> [ASSIGNED TASK]: The number of lines in the entries below holding the word "purple" is all that is needed here.
*** TASK INPUT ***
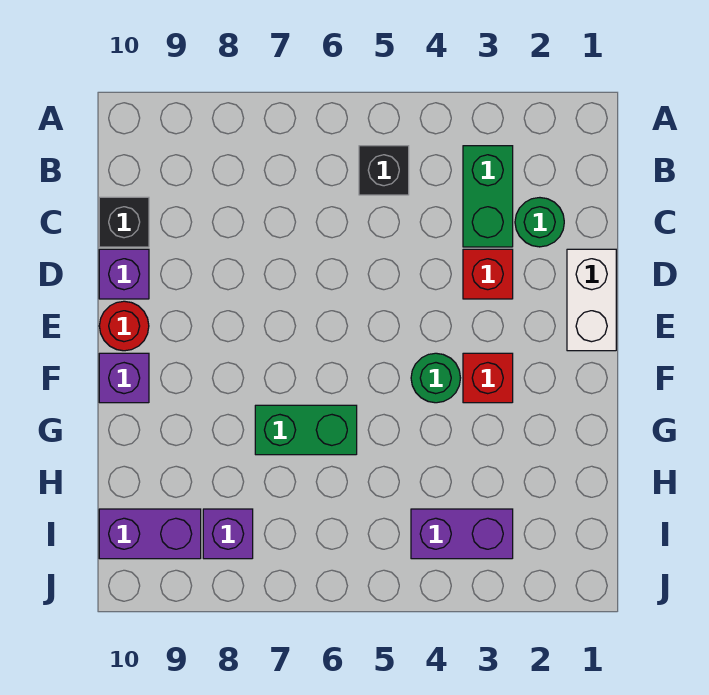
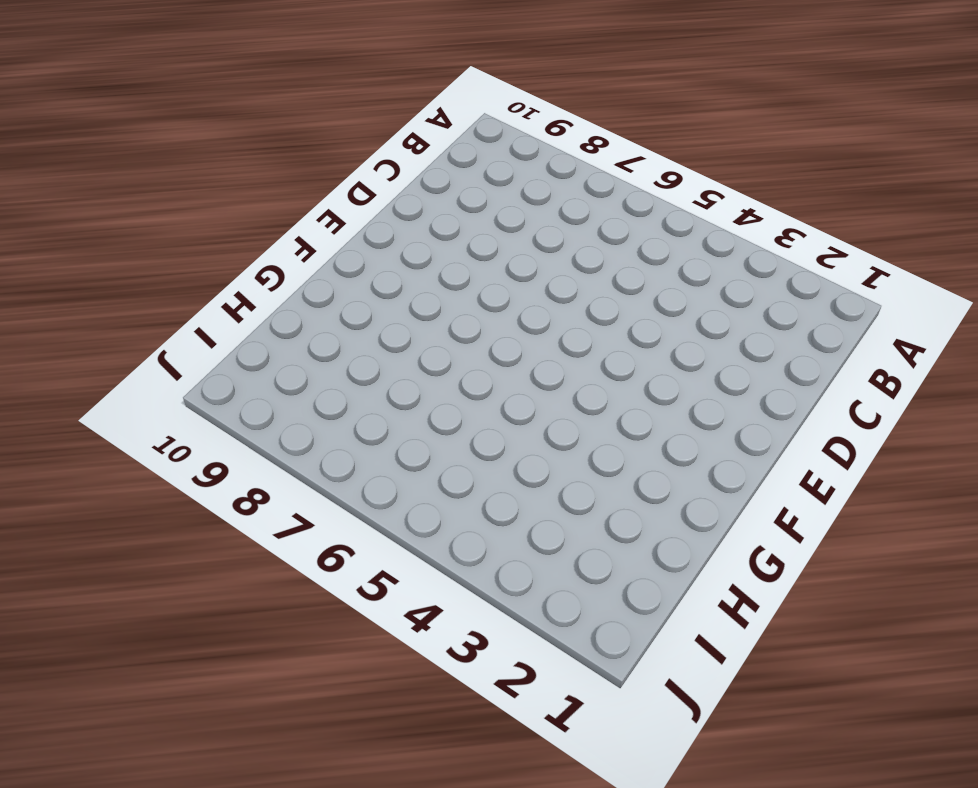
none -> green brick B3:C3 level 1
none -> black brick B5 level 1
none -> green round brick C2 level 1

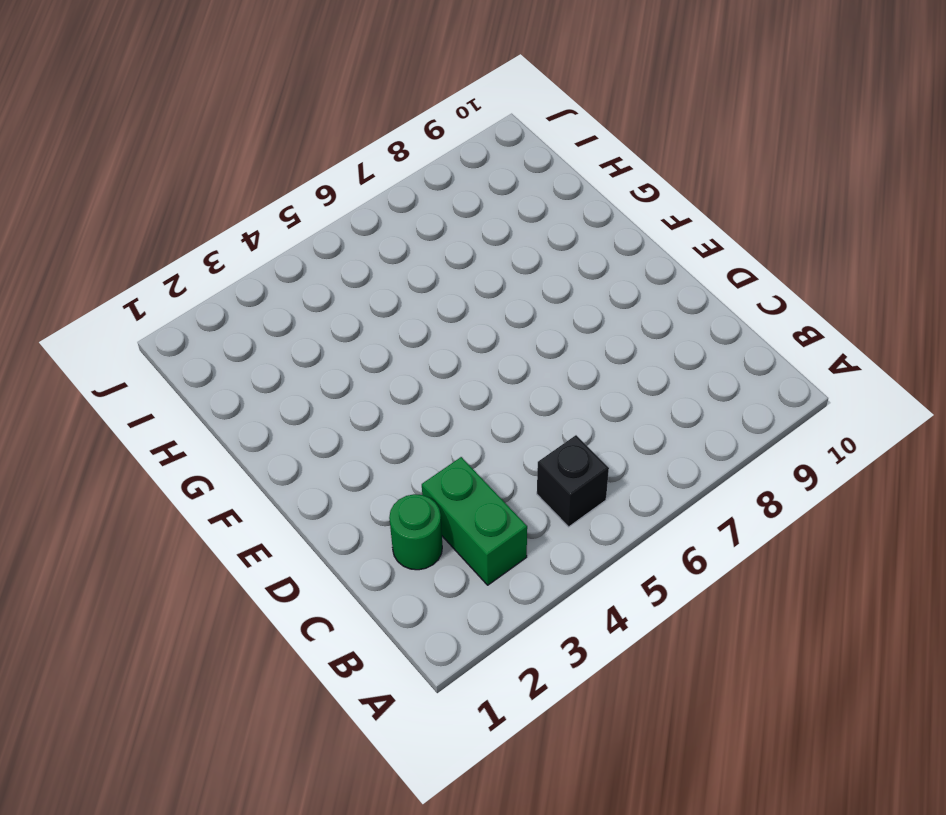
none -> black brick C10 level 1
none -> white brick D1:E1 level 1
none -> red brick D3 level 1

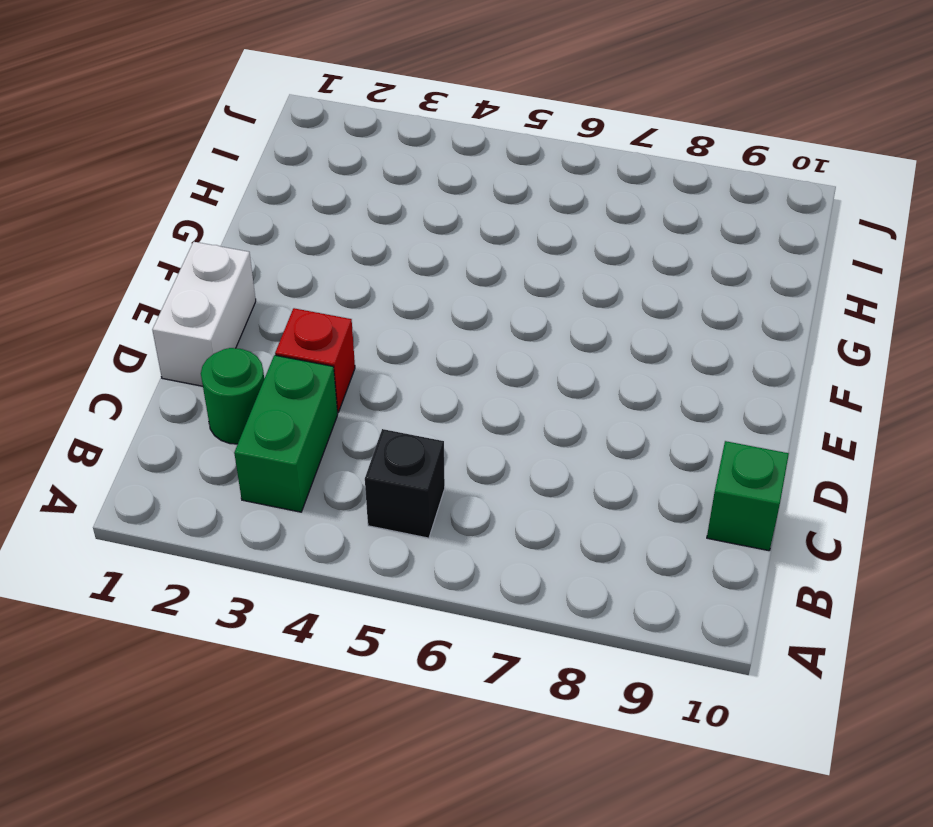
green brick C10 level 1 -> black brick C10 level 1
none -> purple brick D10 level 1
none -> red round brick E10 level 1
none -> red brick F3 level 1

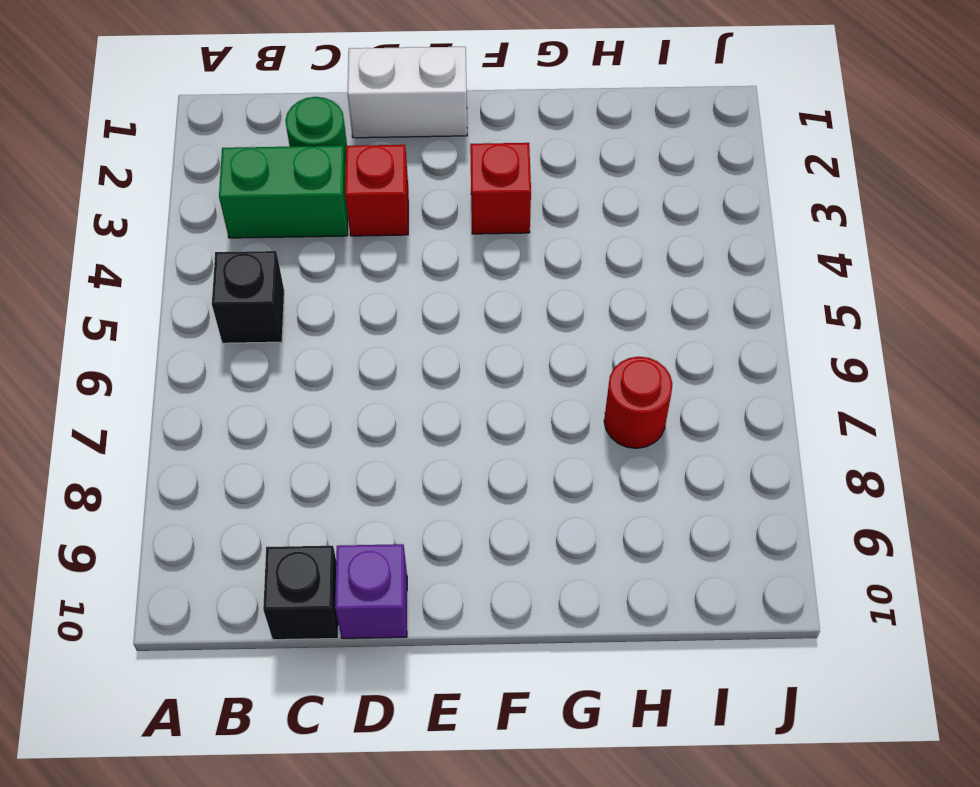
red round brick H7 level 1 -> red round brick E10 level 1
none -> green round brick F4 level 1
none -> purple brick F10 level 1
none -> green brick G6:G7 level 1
*** End of TASK INPUT ***
*** TASK INPUT ***
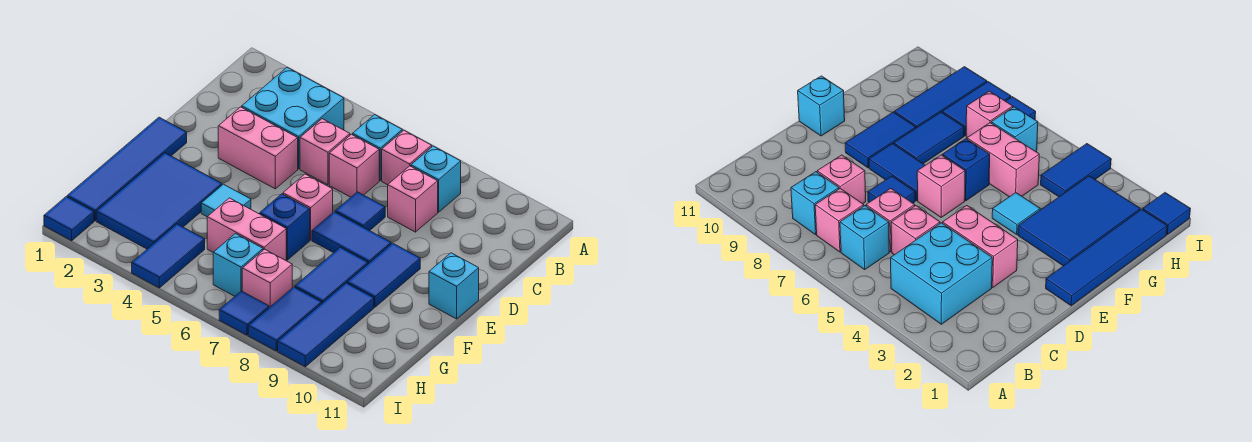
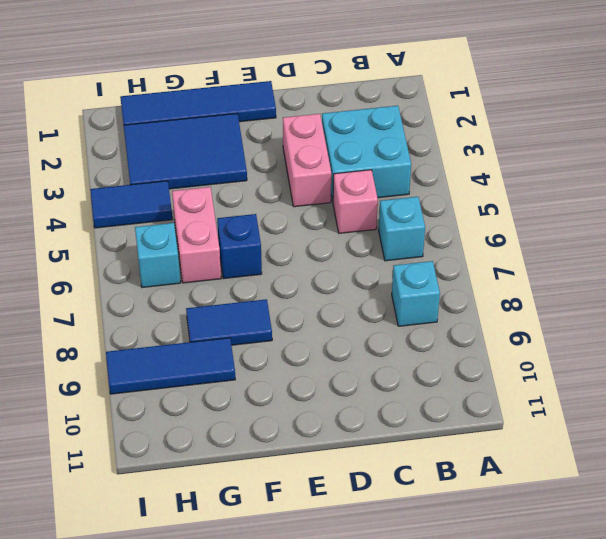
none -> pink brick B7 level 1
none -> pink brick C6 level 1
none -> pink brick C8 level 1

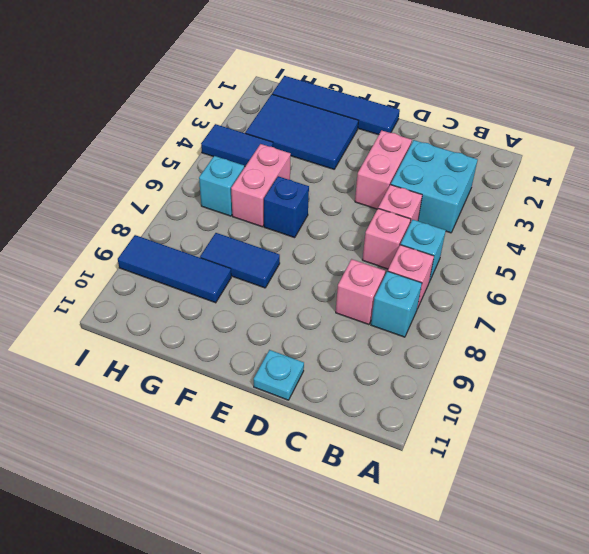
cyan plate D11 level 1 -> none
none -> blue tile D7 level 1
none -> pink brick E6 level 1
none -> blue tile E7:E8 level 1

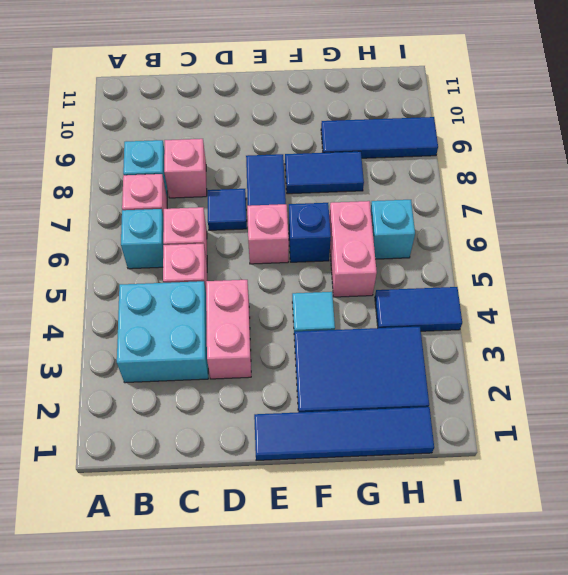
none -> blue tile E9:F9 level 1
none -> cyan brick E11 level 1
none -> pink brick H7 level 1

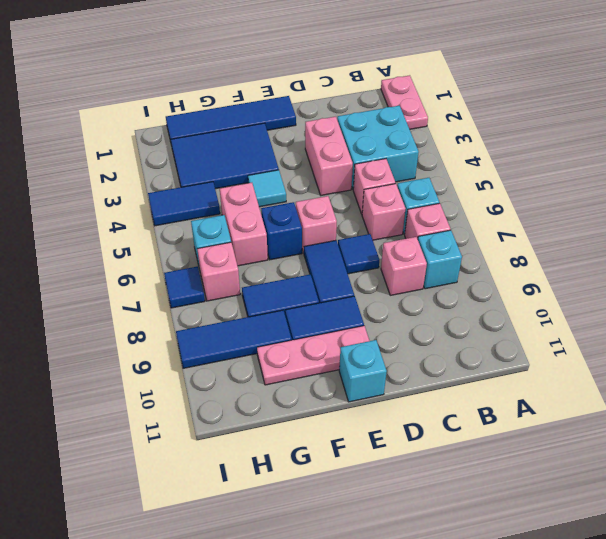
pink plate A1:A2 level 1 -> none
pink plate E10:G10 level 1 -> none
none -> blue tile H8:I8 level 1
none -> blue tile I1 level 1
*** End of TASK INPUT ***
*** TASK INPUT ***
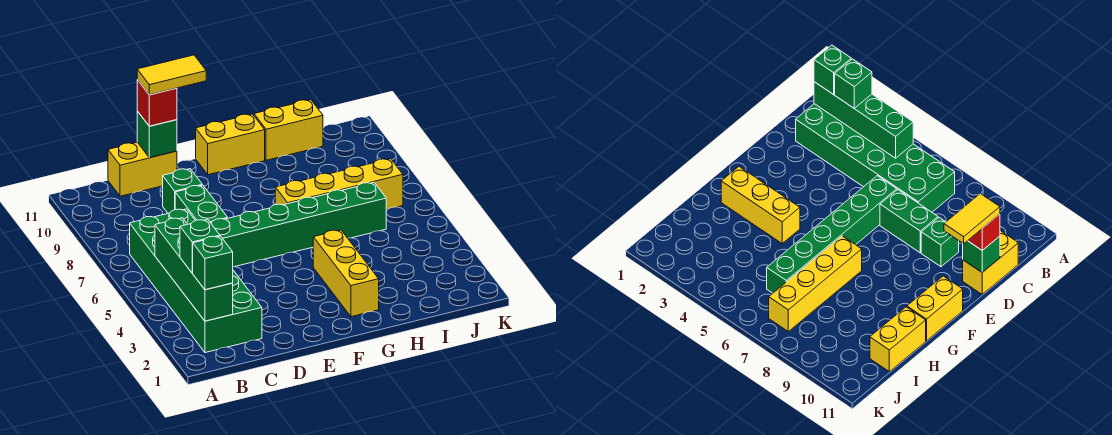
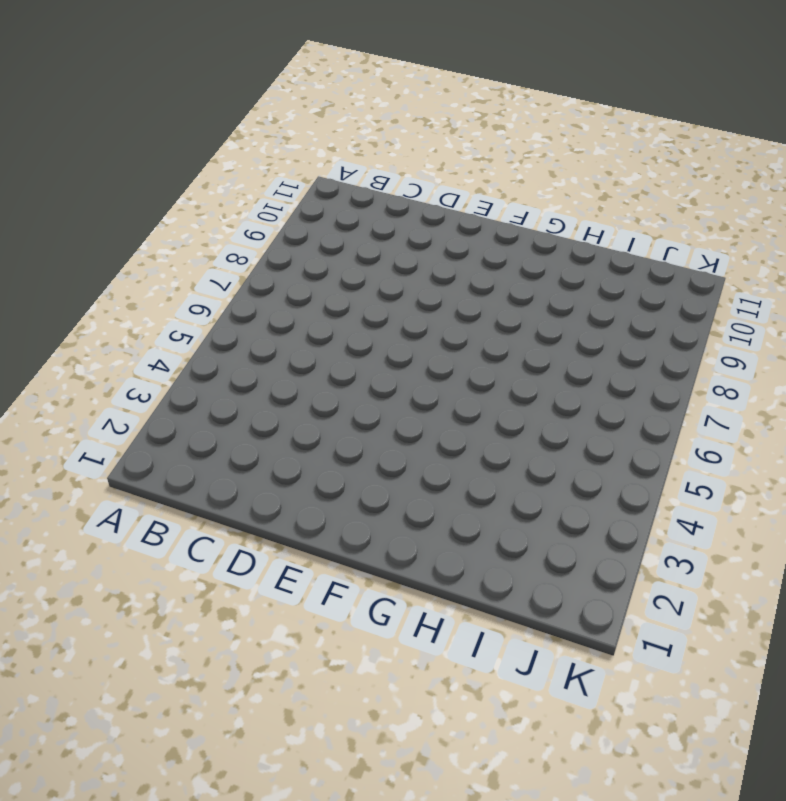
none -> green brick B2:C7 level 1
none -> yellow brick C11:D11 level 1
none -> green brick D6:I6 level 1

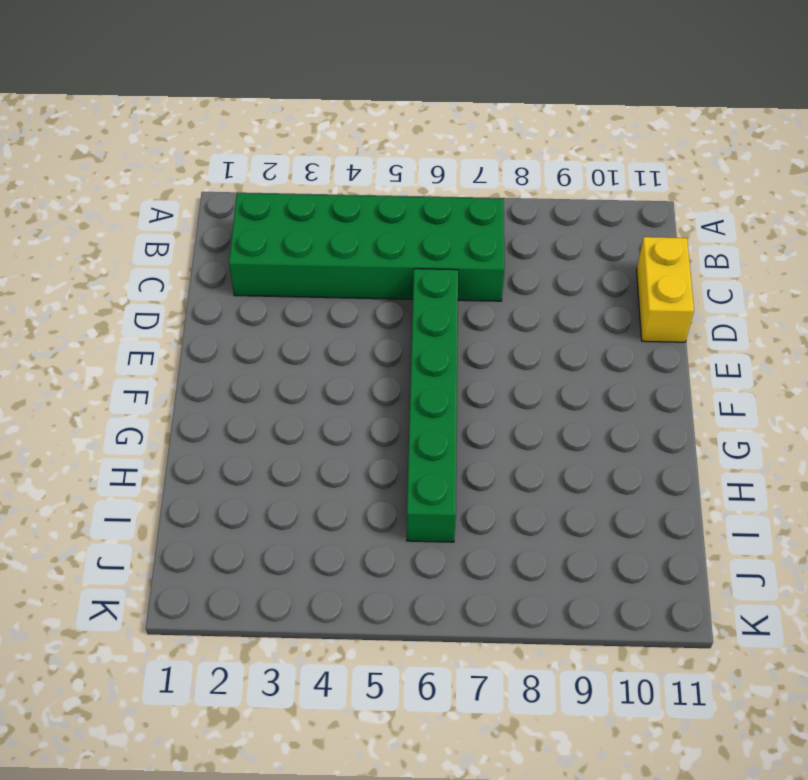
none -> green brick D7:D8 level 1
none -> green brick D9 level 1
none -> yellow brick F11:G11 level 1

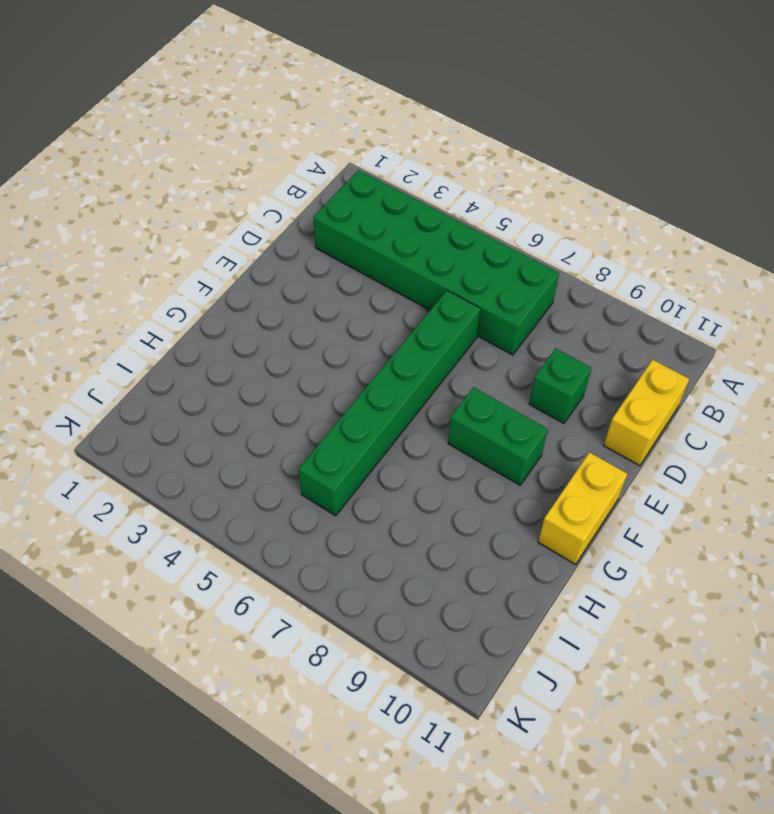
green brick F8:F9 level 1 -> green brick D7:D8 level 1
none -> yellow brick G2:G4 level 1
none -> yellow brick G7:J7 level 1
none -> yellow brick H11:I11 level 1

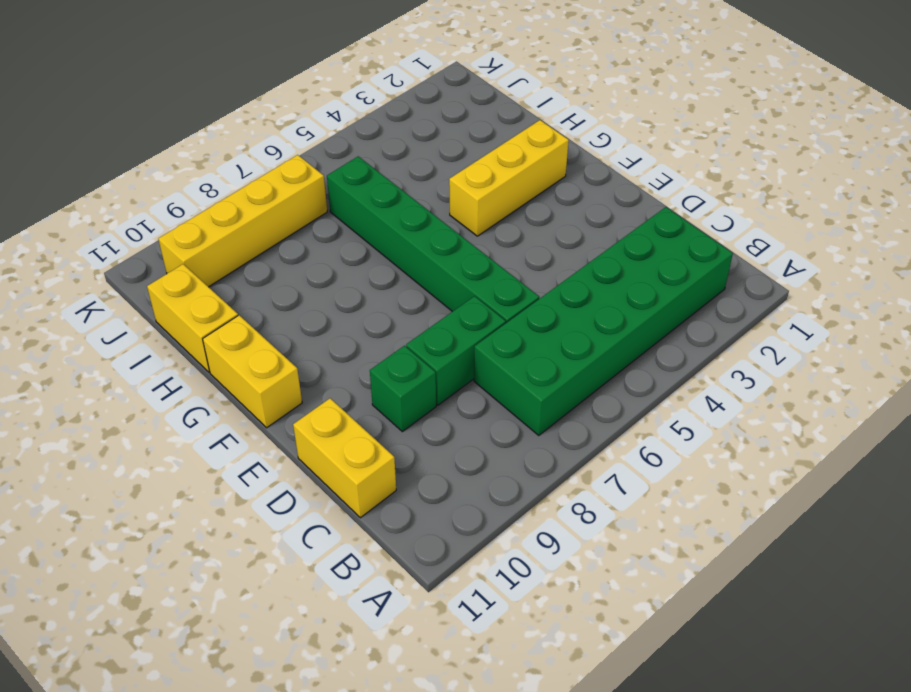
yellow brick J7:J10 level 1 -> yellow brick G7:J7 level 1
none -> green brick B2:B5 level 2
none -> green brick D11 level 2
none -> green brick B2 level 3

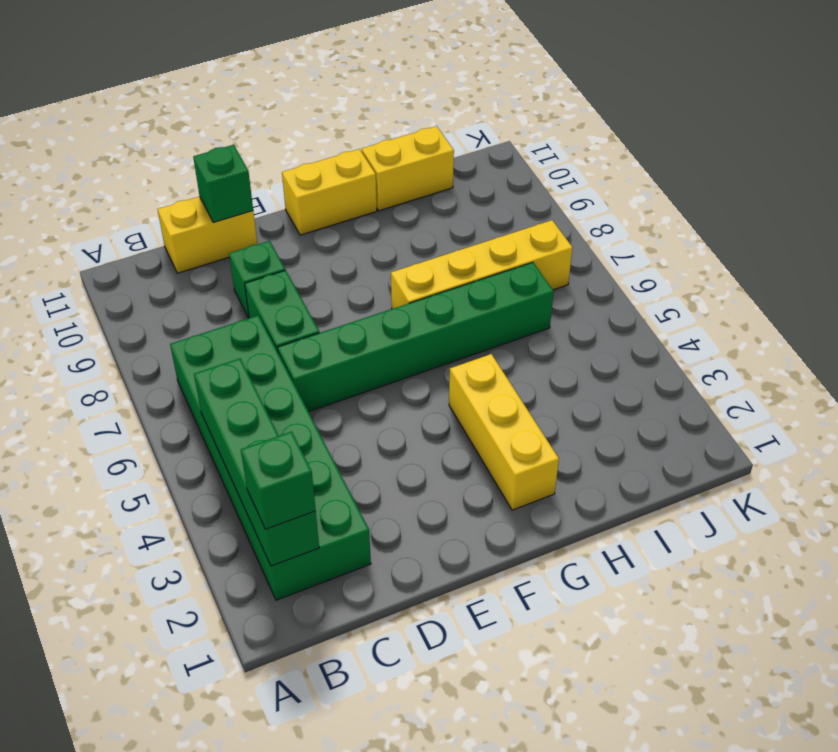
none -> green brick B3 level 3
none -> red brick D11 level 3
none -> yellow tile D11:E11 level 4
*** End of TASK INPUT ***
> [SOLUTION FOR THIS PROBLEM]: 2